===== DATA SECTION =====

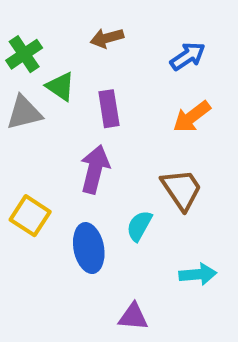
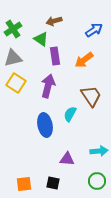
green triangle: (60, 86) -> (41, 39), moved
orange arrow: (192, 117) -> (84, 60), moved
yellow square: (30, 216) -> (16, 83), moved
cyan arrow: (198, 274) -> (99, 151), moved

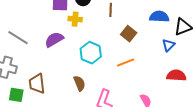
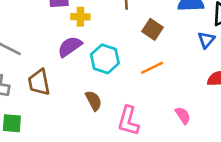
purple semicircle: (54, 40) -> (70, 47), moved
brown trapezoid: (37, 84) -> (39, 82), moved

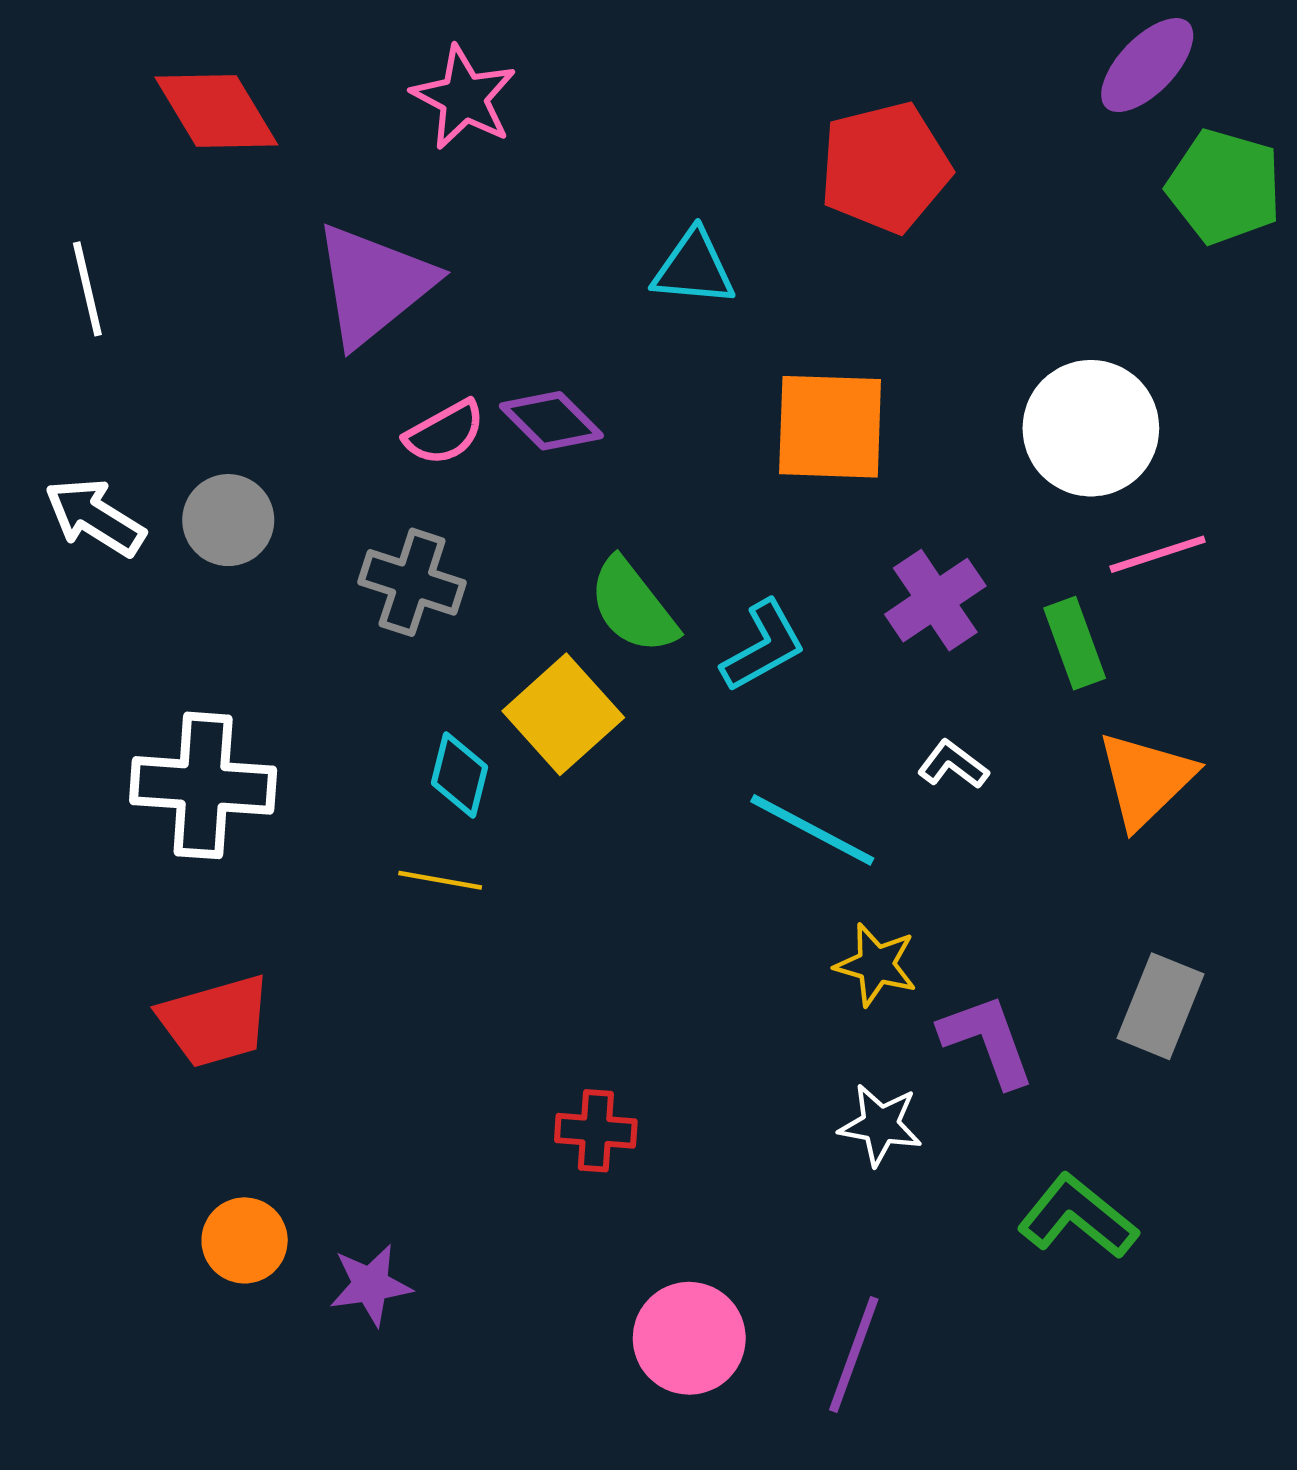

=====

◆ **WHAT IS NEEDED**
Reproduce word for word the lines running from the line with "orange arrow: (192, 117) -> (84, 60), moved" through the end of the data, both included, and nothing else; leave out the pictures.

◆ **ANSWER SPACE**
orange arrow: (192, 117) -> (84, 60), moved
yellow square: (30, 216) -> (16, 83), moved
cyan arrow: (198, 274) -> (99, 151), moved

purple semicircle: (54, 40) -> (70, 47), moved
brown trapezoid: (37, 84) -> (39, 82), moved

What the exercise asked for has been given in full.